BEGIN
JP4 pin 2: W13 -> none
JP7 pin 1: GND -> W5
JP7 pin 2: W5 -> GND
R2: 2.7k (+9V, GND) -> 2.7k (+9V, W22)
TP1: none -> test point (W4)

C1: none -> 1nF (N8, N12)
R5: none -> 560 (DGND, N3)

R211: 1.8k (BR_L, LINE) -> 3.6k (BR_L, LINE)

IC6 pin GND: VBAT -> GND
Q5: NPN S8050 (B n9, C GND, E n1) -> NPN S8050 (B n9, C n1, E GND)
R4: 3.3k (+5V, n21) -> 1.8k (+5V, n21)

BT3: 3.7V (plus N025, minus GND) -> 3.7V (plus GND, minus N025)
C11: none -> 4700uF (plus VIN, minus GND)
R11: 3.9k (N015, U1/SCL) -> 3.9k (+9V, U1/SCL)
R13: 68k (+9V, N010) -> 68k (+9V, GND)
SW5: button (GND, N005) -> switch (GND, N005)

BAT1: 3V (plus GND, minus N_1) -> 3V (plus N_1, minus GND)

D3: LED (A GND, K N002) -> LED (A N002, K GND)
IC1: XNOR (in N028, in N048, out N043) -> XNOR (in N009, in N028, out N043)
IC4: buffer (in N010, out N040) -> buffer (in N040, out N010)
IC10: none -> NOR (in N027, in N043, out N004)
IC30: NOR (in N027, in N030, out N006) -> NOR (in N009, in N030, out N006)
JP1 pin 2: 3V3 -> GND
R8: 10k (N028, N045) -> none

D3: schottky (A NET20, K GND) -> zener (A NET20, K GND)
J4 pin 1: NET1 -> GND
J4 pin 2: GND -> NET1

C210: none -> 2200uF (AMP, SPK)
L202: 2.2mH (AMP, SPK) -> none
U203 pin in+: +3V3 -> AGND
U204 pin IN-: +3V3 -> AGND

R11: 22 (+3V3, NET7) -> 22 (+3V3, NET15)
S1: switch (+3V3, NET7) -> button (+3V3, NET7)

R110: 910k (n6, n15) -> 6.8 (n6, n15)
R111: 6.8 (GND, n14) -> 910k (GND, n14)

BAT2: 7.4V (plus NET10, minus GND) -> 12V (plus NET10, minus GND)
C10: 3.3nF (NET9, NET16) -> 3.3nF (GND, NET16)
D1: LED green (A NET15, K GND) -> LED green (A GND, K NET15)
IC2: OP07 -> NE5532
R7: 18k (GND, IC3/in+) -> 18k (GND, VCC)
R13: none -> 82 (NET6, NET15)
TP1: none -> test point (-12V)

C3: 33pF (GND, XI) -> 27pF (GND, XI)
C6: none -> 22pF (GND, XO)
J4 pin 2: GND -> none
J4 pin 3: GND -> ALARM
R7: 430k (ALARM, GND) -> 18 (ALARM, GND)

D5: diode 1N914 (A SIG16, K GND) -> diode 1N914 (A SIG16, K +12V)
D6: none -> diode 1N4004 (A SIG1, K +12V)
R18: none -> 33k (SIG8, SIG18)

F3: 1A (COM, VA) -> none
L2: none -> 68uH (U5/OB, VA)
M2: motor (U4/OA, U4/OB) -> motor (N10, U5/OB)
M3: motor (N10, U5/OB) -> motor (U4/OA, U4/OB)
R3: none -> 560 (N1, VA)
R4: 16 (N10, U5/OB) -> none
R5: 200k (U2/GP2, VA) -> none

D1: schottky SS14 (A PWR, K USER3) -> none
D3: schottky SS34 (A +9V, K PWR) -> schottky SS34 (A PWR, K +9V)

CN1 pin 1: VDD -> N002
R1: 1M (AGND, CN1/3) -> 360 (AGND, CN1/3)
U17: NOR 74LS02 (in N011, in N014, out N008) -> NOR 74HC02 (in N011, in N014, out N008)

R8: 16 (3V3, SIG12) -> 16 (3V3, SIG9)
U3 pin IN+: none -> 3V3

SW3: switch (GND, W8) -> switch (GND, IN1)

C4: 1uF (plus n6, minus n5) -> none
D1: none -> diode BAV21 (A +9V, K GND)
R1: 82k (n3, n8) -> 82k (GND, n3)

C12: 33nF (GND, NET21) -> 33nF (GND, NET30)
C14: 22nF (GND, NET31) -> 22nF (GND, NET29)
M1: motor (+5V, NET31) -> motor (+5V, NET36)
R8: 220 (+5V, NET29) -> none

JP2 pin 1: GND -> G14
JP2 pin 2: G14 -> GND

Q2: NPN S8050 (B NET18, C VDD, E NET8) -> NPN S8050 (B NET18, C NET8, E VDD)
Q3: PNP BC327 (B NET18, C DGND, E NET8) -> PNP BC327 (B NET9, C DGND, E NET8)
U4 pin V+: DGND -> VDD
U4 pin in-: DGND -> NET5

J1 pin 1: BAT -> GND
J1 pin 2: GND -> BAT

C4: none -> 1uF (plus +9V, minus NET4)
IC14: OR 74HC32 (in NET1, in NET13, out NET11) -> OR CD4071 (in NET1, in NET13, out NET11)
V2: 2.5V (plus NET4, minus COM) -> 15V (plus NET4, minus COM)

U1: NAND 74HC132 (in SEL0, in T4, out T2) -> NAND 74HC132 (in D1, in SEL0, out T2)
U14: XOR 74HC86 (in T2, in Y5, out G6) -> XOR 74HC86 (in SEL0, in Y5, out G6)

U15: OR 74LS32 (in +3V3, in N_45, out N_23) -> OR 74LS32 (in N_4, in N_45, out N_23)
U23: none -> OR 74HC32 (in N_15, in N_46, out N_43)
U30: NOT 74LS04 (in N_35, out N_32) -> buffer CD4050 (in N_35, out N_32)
END
> [EXERCISE GOAL] Give the number of lines in the material above that have the word "motor" in them, and nothing more.

> [RESPONSE TO THE TASK] 3